▶ _THE PROBLEM_:
Write out every line of the records below verbatim, keeping each shape name, movement, pixel value and rotation angle unchanged.

▶ _DATA SUPPLIED_:
****************************************

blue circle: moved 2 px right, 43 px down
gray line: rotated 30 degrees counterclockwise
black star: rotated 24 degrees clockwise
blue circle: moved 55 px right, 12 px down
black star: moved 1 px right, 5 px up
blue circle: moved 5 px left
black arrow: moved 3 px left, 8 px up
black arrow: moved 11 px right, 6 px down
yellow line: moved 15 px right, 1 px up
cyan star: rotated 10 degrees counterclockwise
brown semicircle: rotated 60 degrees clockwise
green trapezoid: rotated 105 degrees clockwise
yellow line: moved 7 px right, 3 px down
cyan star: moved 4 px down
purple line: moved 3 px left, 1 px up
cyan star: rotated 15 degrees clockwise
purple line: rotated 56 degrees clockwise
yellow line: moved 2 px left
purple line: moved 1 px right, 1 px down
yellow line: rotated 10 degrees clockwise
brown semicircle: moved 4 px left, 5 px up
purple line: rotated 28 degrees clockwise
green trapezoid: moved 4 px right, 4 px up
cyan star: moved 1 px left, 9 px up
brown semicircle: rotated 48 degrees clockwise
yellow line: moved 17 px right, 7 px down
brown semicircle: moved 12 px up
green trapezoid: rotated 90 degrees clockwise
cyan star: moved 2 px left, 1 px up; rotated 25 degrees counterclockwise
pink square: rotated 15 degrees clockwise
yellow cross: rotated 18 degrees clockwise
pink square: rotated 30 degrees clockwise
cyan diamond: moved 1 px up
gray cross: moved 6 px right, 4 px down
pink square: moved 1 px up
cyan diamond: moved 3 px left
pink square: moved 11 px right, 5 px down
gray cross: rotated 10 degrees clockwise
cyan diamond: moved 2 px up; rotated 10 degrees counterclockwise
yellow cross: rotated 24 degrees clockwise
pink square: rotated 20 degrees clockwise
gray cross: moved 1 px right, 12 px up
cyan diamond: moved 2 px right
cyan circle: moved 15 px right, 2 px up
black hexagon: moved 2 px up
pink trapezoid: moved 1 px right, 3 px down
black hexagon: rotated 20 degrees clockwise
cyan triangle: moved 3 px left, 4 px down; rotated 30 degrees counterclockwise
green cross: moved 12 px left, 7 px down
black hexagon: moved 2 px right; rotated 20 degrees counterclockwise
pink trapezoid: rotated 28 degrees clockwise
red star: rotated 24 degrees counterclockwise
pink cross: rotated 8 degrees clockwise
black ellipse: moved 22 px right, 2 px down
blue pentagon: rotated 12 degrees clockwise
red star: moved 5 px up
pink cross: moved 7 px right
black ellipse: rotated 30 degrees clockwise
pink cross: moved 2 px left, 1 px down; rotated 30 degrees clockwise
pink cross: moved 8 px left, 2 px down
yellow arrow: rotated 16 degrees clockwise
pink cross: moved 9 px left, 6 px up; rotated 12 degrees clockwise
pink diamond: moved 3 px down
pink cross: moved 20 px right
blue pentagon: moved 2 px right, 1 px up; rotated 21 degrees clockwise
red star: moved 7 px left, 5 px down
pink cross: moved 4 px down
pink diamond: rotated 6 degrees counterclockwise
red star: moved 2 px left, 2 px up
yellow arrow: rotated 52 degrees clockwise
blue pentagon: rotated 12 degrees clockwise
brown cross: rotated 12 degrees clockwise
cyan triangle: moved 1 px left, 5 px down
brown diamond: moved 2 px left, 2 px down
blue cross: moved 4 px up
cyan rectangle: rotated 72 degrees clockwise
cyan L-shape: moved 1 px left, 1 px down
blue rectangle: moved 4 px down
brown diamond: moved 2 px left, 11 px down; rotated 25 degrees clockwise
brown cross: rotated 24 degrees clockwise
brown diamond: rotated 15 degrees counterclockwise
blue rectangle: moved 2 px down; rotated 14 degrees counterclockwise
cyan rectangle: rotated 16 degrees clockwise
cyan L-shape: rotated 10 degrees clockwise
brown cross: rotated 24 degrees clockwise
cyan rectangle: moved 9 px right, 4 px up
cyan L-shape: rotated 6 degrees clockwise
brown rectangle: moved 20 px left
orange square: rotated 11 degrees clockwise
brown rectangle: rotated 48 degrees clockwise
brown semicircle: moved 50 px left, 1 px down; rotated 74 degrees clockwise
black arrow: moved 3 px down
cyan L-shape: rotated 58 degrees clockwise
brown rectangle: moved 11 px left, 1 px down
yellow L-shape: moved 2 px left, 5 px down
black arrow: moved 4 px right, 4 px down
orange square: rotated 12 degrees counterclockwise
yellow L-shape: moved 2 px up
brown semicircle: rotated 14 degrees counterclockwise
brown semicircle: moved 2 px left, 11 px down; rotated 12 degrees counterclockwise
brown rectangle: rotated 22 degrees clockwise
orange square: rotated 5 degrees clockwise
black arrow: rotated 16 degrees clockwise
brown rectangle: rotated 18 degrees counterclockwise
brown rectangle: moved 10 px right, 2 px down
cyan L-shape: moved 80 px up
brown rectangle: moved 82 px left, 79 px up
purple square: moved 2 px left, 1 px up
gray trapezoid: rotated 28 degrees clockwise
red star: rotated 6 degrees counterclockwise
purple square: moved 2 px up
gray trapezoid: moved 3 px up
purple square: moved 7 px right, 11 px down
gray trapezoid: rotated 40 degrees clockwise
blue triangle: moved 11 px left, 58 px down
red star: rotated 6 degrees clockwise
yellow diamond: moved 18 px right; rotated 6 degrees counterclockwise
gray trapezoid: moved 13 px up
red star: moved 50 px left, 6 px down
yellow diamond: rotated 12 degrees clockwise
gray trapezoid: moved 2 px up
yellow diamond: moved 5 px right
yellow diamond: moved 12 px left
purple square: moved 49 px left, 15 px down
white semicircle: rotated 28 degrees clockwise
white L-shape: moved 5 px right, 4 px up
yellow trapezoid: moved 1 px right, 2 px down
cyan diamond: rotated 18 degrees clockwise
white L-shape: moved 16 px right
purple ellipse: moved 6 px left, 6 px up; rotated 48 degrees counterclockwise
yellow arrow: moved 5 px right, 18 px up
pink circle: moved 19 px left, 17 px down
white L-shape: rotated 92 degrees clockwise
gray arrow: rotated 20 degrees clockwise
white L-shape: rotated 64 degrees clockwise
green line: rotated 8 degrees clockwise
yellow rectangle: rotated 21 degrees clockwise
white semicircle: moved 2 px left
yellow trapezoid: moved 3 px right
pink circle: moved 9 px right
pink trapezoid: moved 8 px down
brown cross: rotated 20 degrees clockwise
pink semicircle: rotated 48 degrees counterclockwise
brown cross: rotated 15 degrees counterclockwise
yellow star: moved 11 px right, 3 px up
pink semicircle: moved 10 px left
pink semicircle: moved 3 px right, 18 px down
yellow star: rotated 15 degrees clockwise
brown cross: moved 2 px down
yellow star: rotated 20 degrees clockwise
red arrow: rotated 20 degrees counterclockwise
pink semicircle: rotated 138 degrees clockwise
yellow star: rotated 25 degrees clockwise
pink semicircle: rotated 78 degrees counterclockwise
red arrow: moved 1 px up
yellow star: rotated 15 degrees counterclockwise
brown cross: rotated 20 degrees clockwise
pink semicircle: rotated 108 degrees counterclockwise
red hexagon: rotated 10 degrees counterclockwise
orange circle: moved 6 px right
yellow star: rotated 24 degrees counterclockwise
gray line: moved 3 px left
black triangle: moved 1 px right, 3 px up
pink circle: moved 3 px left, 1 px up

****************************************

▶ _RESPONSE TO THE TASK_:
blue circle: moved 2 px right, 43 px down
gray line: rotated 30 degrees counterclockwise
black star: rotated 24 degrees clockwise
blue circle: moved 55 px right, 12 px down
black star: moved 1 px right, 5 px up
blue circle: moved 5 px left
black arrow: moved 3 px left, 8 px up
black arrow: moved 11 px right, 6 px down
yellow line: moved 15 px right, 1 px up
cyan star: rotated 10 degrees counterclockwise
brown semicircle: rotated 60 degrees clockwise
green trapezoid: rotated 105 degrees clockwise
yellow line: moved 7 px right, 3 px down
cyan star: moved 4 px down
purple line: moved 3 px left, 1 px up
cyan star: rotated 15 degrees clockwise
purple line: rotated 56 degrees clockwise
yellow line: moved 2 px left
purple line: moved 1 px right, 1 px down
yellow line: rotated 10 degrees clockwise
brown semicircle: moved 4 px left, 5 px up
purple line: rotated 28 degrees clockwise
green trapezoid: moved 4 px right, 4 px up
cyan star: moved 1 px left, 9 px up
brown semicircle: rotated 48 degrees clockwise
yellow line: moved 17 px right, 7 px down
brown semicircle: moved 12 px up
green trapezoid: rotated 90 degrees clockwise
cyan star: moved 2 px left, 1 px up; rotated 25 degrees counterclockwise
pink square: rotated 15 degrees clockwise
yellow cross: rotated 18 degrees clockwise
pink square: rotated 30 degrees clockwise
cyan diamond: moved 1 px up
gray cross: moved 6 px right, 4 px down
pink square: moved 1 px up
cyan diamond: moved 3 px left
pink square: moved 11 px right, 5 px down
gray cross: rotated 10 degrees clockwise
cyan diamond: moved 2 px up; rotated 10 degrees counterclockwise
yellow cross: rotated 24 degrees clockwise
pink square: rotated 20 degrees clockwise
gray cross: moved 1 px right, 12 px up
cyan diamond: moved 2 px right
cyan circle: moved 15 px right, 2 px up
black hexagon: moved 2 px up
pink trapezoid: moved 1 px right, 3 px down
black hexagon: rotated 20 degrees clockwise
cyan triangle: moved 3 px left, 4 px down; rotated 30 degrees counterclockwise
green cross: moved 12 px left, 7 px down
black hexagon: moved 2 px right; rotated 20 degrees counterclockwise
pink trapezoid: rotated 28 degrees clockwise
red star: rotated 24 degrees counterclockwise
pink cross: rotated 8 degrees clockwise
black ellipse: moved 22 px right, 2 px down
blue pentagon: rotated 12 degrees clockwise
red star: moved 5 px up
pink cross: moved 7 px right
black ellipse: rotated 30 degrees clockwise
pink cross: moved 2 px left, 1 px down; rotated 30 degrees clockwise
pink cross: moved 8 px left, 2 px down
yellow arrow: rotated 16 degrees clockwise
pink cross: moved 9 px left, 6 px up; rotated 12 degrees clockwise
pink diamond: moved 3 px down
pink cross: moved 20 px right
blue pentagon: moved 2 px right, 1 px up; rotated 21 degrees clockwise
red star: moved 7 px left, 5 px down
pink cross: moved 4 px down
pink diamond: rotated 6 degrees counterclockwise
red star: moved 2 px left, 2 px up
yellow arrow: rotated 52 degrees clockwise
blue pentagon: rotated 12 degrees clockwise
brown cross: rotated 12 degrees clockwise
cyan triangle: moved 1 px left, 5 px down
brown diamond: moved 2 px left, 2 px down
blue cross: moved 4 px up
cyan rectangle: rotated 72 degrees clockwise
cyan L-shape: moved 1 px left, 1 px down
blue rectangle: moved 4 px down
brown diamond: moved 2 px left, 11 px down; rotated 25 degrees clockwise
brown cross: rotated 24 degrees clockwise
brown diamond: rotated 15 degrees counterclockwise
blue rectangle: moved 2 px down; rotated 14 degrees counterclockwise
cyan rectangle: rotated 16 degrees clockwise
cyan L-shape: rotated 10 degrees clockwise
brown cross: rotated 24 degrees clockwise
cyan rectangle: moved 9 px right, 4 px up
cyan L-shape: rotated 6 degrees clockwise
brown rectangle: moved 20 px left
orange square: rotated 11 degrees clockwise
brown rectangle: rotated 48 degrees clockwise
brown semicircle: moved 50 px left, 1 px down; rotated 74 degrees clockwise
black arrow: moved 3 px down
cyan L-shape: rotated 58 degrees clockwise
brown rectangle: moved 11 px left, 1 px down
yellow L-shape: moved 2 px left, 5 px down
black arrow: moved 4 px right, 4 px down
orange square: rotated 12 degrees counterclockwise
yellow L-shape: moved 2 px up
brown semicircle: rotated 14 degrees counterclockwise
brown semicircle: moved 2 px left, 11 px down; rotated 12 degrees counterclockwise
brown rectangle: rotated 22 degrees clockwise
orange square: rotated 5 degrees clockwise
black arrow: rotated 16 degrees clockwise
brown rectangle: rotated 18 degrees counterclockwise
brown rectangle: moved 10 px right, 2 px down
cyan L-shape: moved 80 px up
brown rectangle: moved 82 px left, 79 px up
purple square: moved 2 px left, 1 px up
gray trapezoid: rotated 28 degrees clockwise
red star: rotated 6 degrees counterclockwise
purple square: moved 2 px up
gray trapezoid: moved 3 px up
purple square: moved 7 px right, 11 px down
gray trapezoid: rotated 40 degrees clockwise
blue triangle: moved 11 px left, 58 px down
red star: rotated 6 degrees clockwise
yellow diamond: moved 18 px right; rotated 6 degrees counterclockwise
gray trapezoid: moved 13 px up
red star: moved 50 px left, 6 px down
yellow diamond: rotated 12 degrees clockwise
gray trapezoid: moved 2 px up
yellow diamond: moved 5 px right
yellow diamond: moved 12 px left
purple square: moved 49 px left, 15 px down
white semicircle: rotated 28 degrees clockwise
white L-shape: moved 5 px right, 4 px up
yellow trapezoid: moved 1 px right, 2 px down
cyan diamond: rotated 18 degrees clockwise
white L-shape: moved 16 px right
purple ellipse: moved 6 px left, 6 px up; rotated 48 degrees counterclockwise
yellow arrow: moved 5 px right, 18 px up
pink circle: moved 19 px left, 17 px down
white L-shape: rotated 92 degrees clockwise
gray arrow: rotated 20 degrees clockwise
white L-shape: rotated 64 degrees clockwise
green line: rotated 8 degrees clockwise
yellow rectangle: rotated 21 degrees clockwise
white semicircle: moved 2 px left
yellow trapezoid: moved 3 px right
pink circle: moved 9 px right
pink trapezoid: moved 8 px down
brown cross: rotated 20 degrees clockwise
pink semicircle: rotated 48 degrees counterclockwise
brown cross: rotated 15 degrees counterclockwise
yellow star: moved 11 px right, 3 px up
pink semicircle: moved 10 px left
pink semicircle: moved 3 px right, 18 px down
yellow star: rotated 15 degrees clockwise
brown cross: moved 2 px down
yellow star: rotated 20 degrees clockwise
red arrow: rotated 20 degrees counterclockwise
pink semicircle: rotated 138 degrees clockwise
yellow star: rotated 25 degrees clockwise
pink semicircle: rotated 78 degrees counterclockwise
red arrow: moved 1 px up
yellow star: rotated 15 degrees counterclockwise
brown cross: rotated 20 degrees clockwise
pink semicircle: rotated 108 degrees counterclockwise
red hexagon: rotated 10 degrees counterclockwise
orange circle: moved 6 px right
yellow star: rotated 24 degrees counterclockwise
gray line: moved 3 px left
black triangle: moved 1 px right, 3 px up
pink circle: moved 3 px left, 1 px up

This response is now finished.